**Exercise aim**
Each line from the start of the data below through the one containing "The camera went 90" must be reproduced exactly.

**Source material**
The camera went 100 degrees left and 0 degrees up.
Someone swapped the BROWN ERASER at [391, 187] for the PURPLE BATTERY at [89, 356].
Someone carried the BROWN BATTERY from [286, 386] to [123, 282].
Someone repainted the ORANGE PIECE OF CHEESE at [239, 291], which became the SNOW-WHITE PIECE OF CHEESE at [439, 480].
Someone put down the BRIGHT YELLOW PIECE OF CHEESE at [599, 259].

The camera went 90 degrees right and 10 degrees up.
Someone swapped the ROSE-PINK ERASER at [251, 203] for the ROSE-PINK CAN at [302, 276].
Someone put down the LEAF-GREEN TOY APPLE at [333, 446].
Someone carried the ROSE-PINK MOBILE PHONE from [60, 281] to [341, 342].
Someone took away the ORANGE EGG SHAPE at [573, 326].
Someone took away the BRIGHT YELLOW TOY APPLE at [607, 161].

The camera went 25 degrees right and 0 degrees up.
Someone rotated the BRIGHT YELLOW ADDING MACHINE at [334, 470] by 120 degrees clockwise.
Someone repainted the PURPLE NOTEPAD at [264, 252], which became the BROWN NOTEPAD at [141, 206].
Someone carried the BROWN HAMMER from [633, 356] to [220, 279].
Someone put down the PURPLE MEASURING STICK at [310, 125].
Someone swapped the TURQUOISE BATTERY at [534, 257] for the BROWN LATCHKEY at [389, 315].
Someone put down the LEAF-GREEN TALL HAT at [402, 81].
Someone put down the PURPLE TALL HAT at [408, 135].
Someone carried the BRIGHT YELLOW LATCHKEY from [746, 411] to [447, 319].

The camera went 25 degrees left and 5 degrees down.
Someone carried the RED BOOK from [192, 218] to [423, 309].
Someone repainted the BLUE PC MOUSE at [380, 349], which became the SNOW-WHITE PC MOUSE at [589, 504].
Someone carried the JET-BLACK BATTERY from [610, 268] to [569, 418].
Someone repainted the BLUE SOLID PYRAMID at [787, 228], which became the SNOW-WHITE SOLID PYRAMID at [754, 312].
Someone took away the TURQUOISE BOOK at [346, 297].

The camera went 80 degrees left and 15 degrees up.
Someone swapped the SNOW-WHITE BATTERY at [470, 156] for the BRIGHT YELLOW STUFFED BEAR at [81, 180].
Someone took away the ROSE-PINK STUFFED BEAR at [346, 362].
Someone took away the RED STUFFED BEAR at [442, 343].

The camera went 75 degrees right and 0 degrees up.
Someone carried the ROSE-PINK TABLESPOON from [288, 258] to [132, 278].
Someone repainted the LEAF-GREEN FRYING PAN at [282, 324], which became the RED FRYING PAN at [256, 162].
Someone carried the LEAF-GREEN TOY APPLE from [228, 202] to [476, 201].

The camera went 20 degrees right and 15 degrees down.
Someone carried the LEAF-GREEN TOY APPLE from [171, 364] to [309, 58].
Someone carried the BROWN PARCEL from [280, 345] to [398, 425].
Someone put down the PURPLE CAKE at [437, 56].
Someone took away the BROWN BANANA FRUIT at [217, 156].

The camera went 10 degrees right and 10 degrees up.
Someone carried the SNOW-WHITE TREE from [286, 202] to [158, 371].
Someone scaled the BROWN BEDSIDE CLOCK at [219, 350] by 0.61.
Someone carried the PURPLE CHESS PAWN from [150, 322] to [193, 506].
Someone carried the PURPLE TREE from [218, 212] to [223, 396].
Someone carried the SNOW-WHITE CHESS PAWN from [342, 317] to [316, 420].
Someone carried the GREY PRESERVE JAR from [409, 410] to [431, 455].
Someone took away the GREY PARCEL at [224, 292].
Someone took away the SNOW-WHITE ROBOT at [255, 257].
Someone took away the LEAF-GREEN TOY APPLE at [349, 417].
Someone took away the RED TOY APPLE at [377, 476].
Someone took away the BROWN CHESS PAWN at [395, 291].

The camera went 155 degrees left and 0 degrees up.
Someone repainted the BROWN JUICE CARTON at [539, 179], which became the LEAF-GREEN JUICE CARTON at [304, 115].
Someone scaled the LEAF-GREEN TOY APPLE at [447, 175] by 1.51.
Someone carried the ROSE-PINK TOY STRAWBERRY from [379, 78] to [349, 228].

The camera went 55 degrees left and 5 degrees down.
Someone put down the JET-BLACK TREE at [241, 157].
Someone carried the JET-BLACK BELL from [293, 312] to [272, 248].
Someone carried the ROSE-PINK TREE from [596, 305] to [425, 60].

**Expected output**
The camera went 100 degrees left and 0 degrees up.
Someone swapped the BROWN ERASER at [391, 187] for the PURPLE BATTERY at [89, 356].
Someone carried the BROWN BATTERY from [286, 386] to [123, 282].
Someone repainted the ORANGE PIECE OF CHEESE at [239, 291], which became the SNOW-WHITE PIECE OF CHEESE at [439, 480].
Someone put down the BRIGHT YELLOW PIECE OF CHEESE at [599, 259].

The camera went 90 degrees right and 10 degrees up.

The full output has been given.